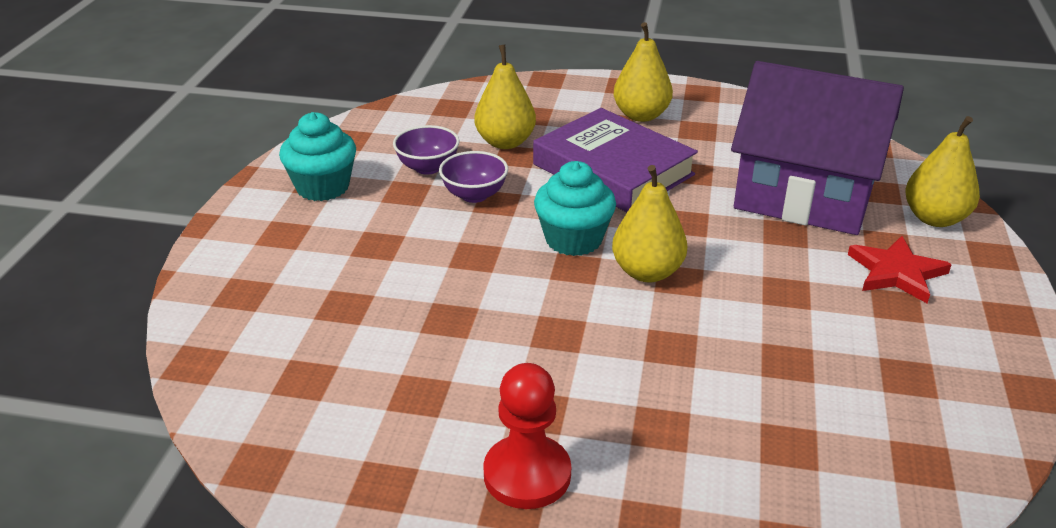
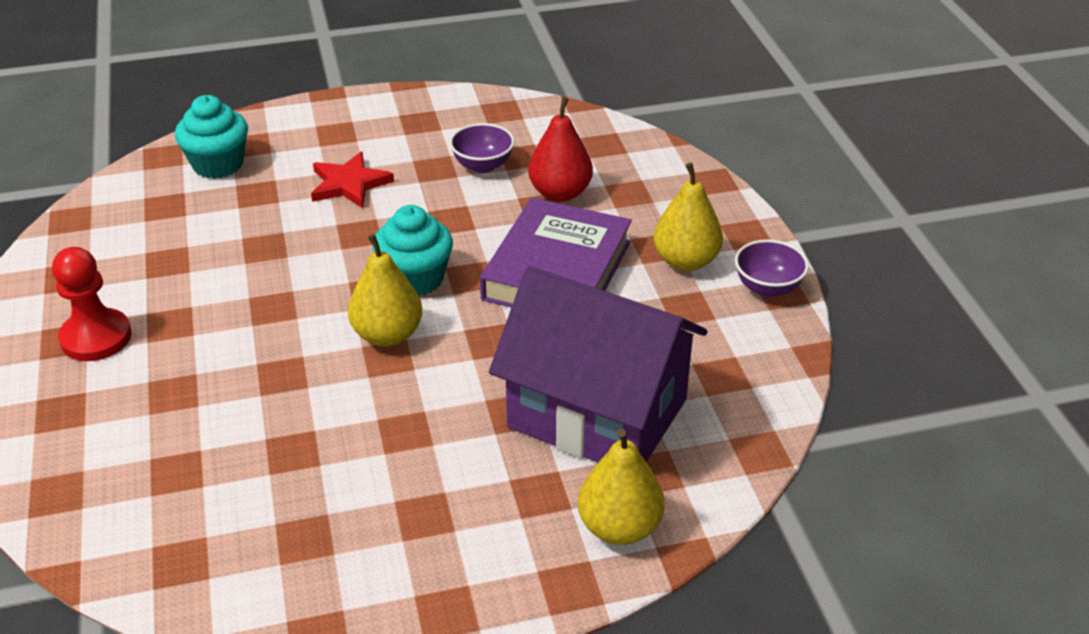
camera: 65 degrees right, 5 degrees up
(323, 187) = (414, 126): turquoise cupcake -> turquoise cupcake (218, 164)
(474, 195) = (453, 204): purple bowl -> purple bowl (767, 287)
(505, 142) = (560, 193): yellow pear -> red pear
(804, 196) = (597, 413): purple house -> purple house turned 60 degrees counterclockwise
(896, 272) = (483, 507): red star -> red star (349, 184)

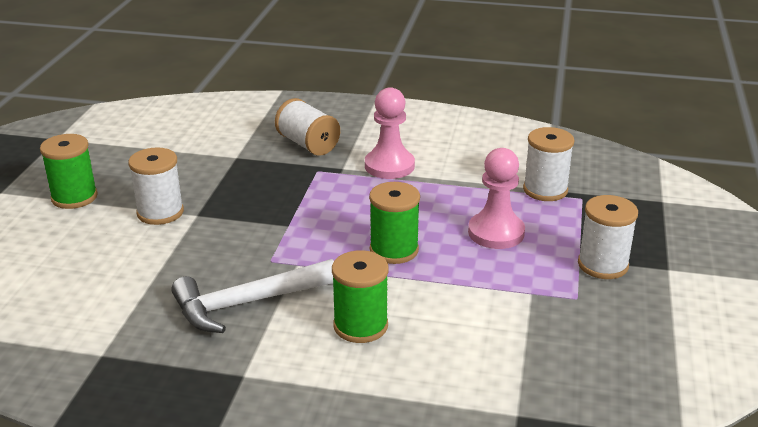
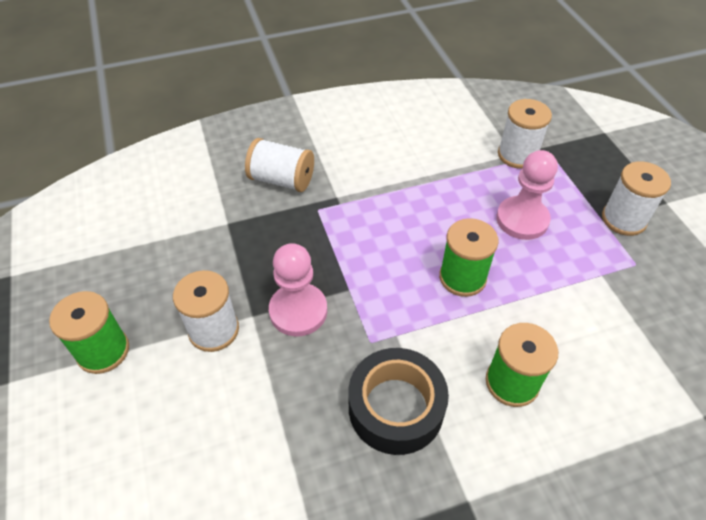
camera: 30 degrees left, 20 degrees up
(247, 303) = (396, 407): white hammer -> black tape
(389, 166) = (375, 178): pink pawn -> pink pawn (298, 311)

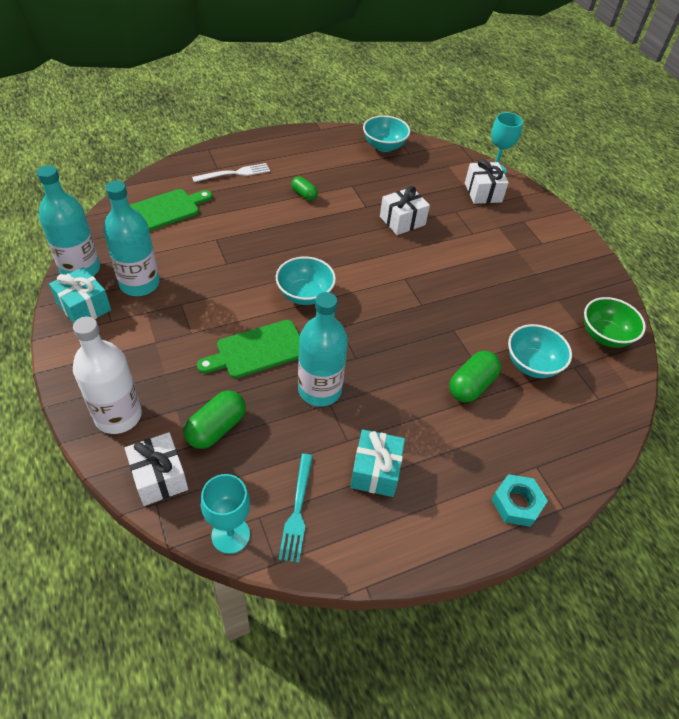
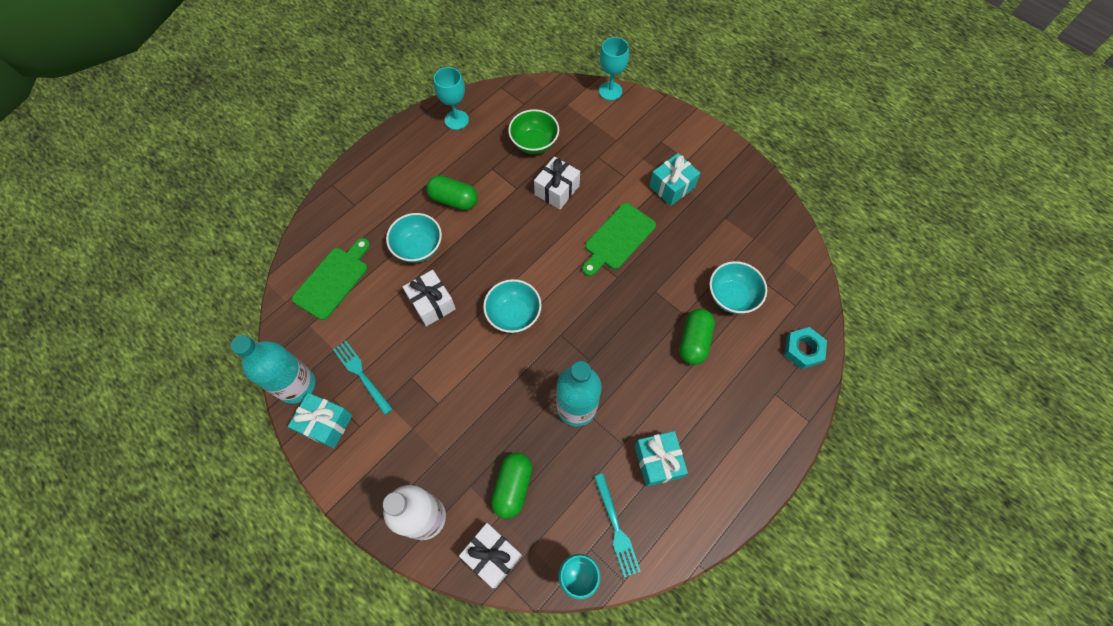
camera: 20 degrees left, 15 degrees up
(139, 284) = (361, 374): turquoise bottle -> turquoise fork
(235, 173) = (375, 203): white fork -> none
(257, 350) = (504, 393): green cutting board -> green cutting board (618, 238)
(304, 194) = (453, 200): green capsule -> green capsule, size x1.62
(342, 143) = (456, 120): none -> turquoise goblet
(384, 146) = (497, 106): turquoise bowl -> turquoise bowl (418, 248)
(483, 192) = (612, 123): white gift -> white gift (432, 303)
(516, 257) = (672, 186): none -> turquoise gift
(517, 503) = (774, 435): turquoise nut -> turquoise nut (803, 350)
(604, 336) = (776, 238): green bowl -> green bowl (534, 143)

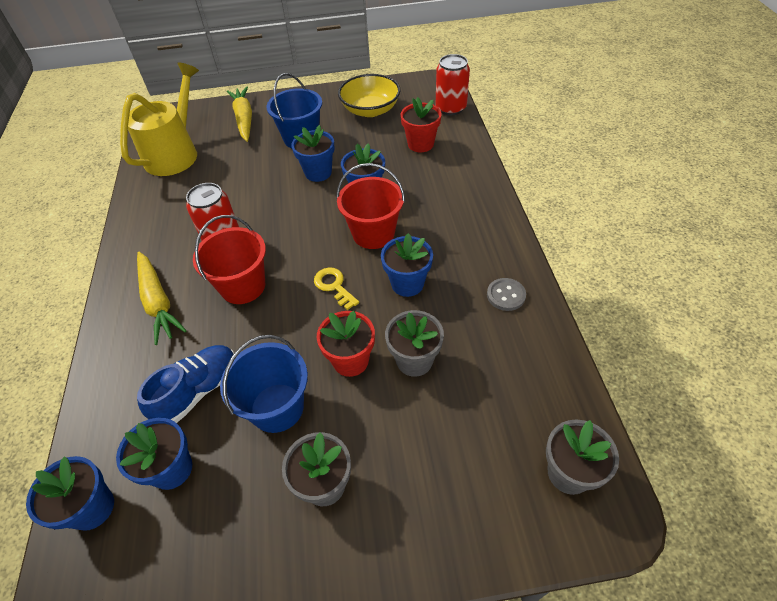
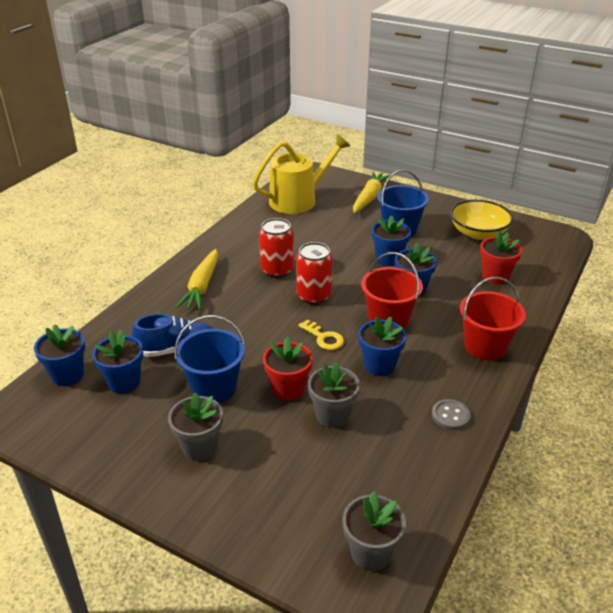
camera: 35 degrees right, 15 degrees down
(243, 286) = (262, 305): red bucket -> red bucket (485, 346)
(334, 286) = (324, 338): yellow key -> yellow key turned 135 degrees clockwise
(450, 108) = (553, 261): red can -> red can (314, 296)

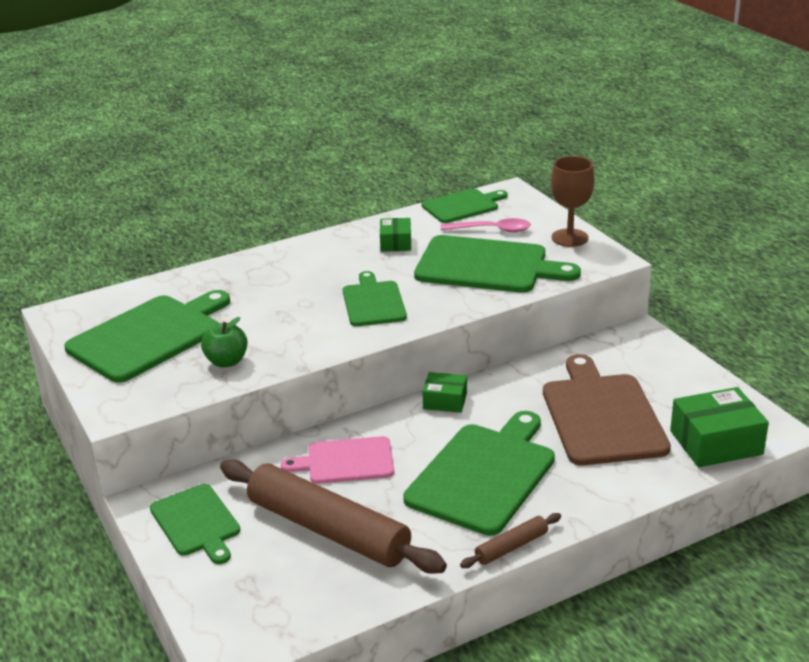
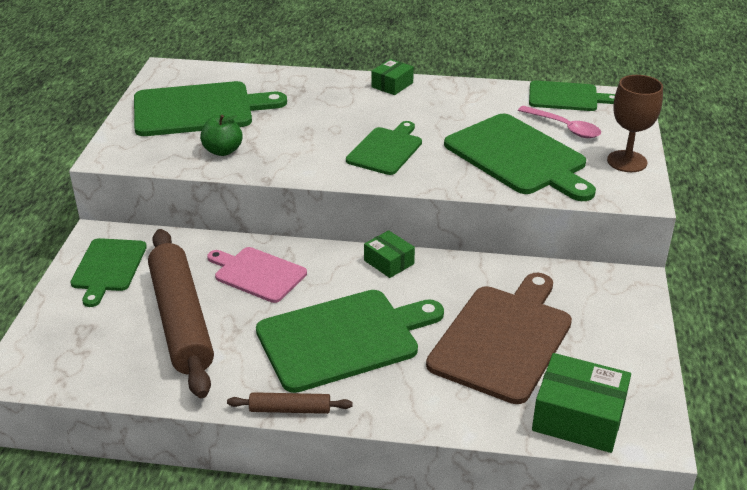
camera: 35 degrees right, 5 degrees up
(396, 243) = (468, 108): green box -> green box (392, 85)

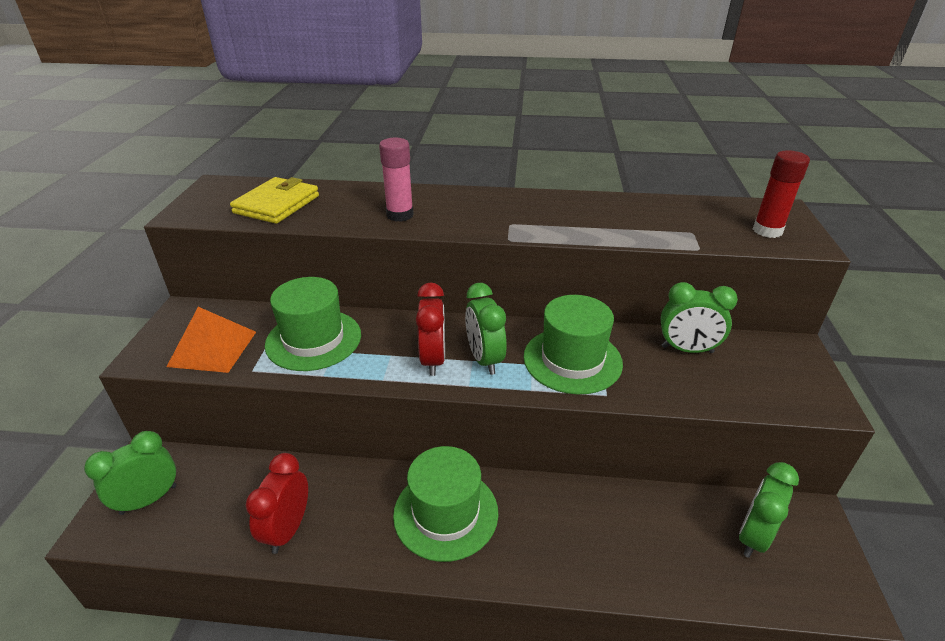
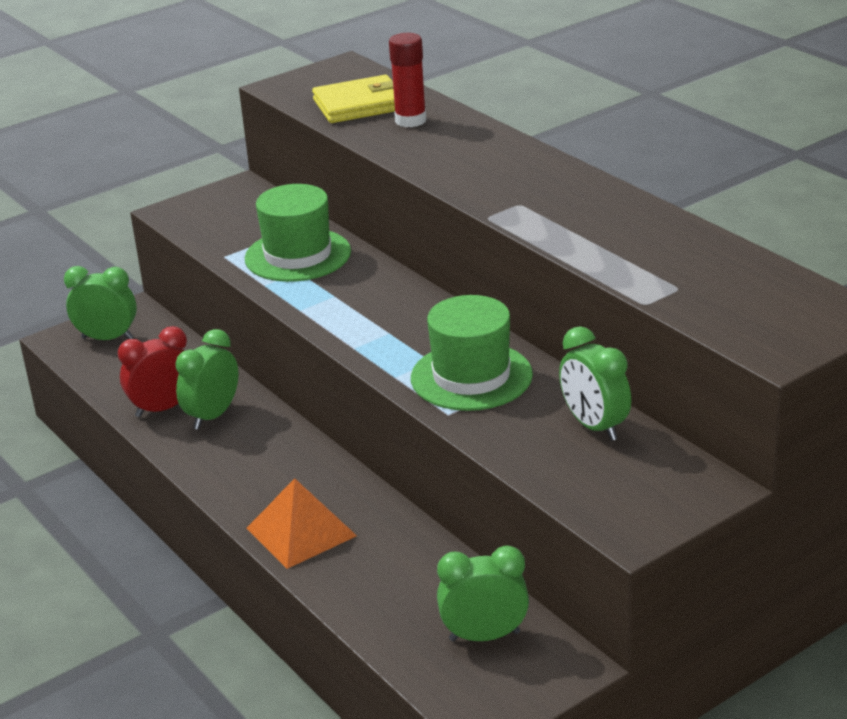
camera: 50 degrees right, 5 degrees down
(212, 348) = (221, 227): orange pyramid -> orange pyramid (301, 532)
(400, 215) = (439, 155): pink glue stick -> none
(433, 360) = (360, 316): red clock -> none
(446, 513) = (276, 465): green hat -> none
(484, 359) = (400, 337): green clock -> green clock (212, 416)
(767, 231) = (764, 323): red glue stick -> red glue stick (410, 120)

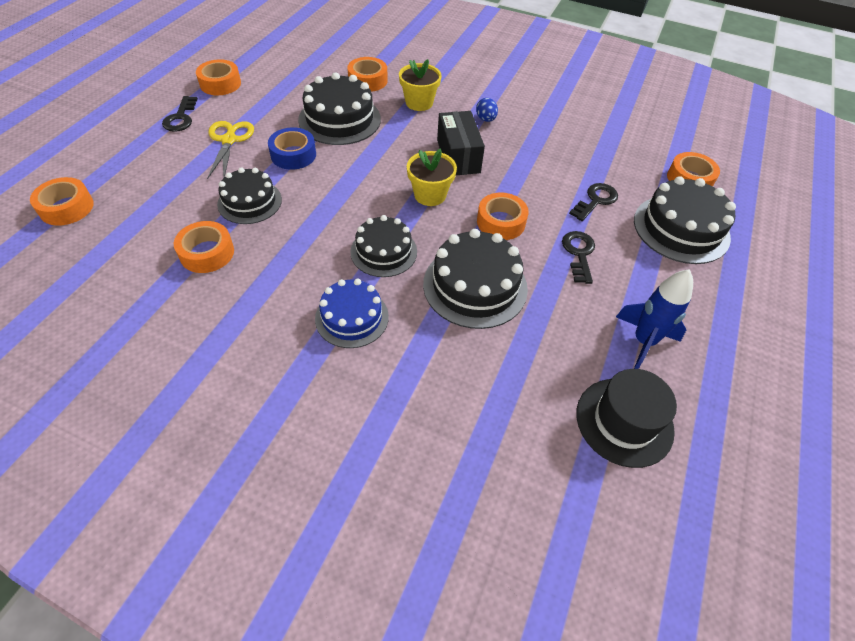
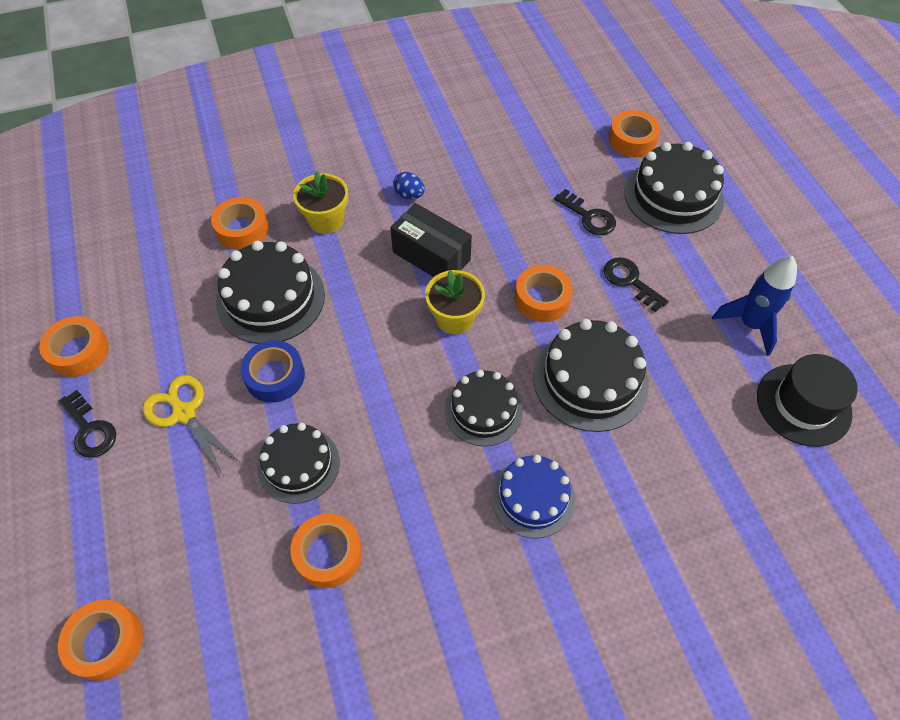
camera: 40 degrees left, 5 degrees up
(596, 201) = (588, 217): black key -> black key turned 135 degrees clockwise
______
(Task statement)
Copy out each line of the material that holds the word "white".

(Result of the task)
(247, 303) = (396, 407): white hammer -> black tape
(235, 173) = (375, 203): white fork -> none
(483, 192) = (612, 123): white gift -> white gift (432, 303)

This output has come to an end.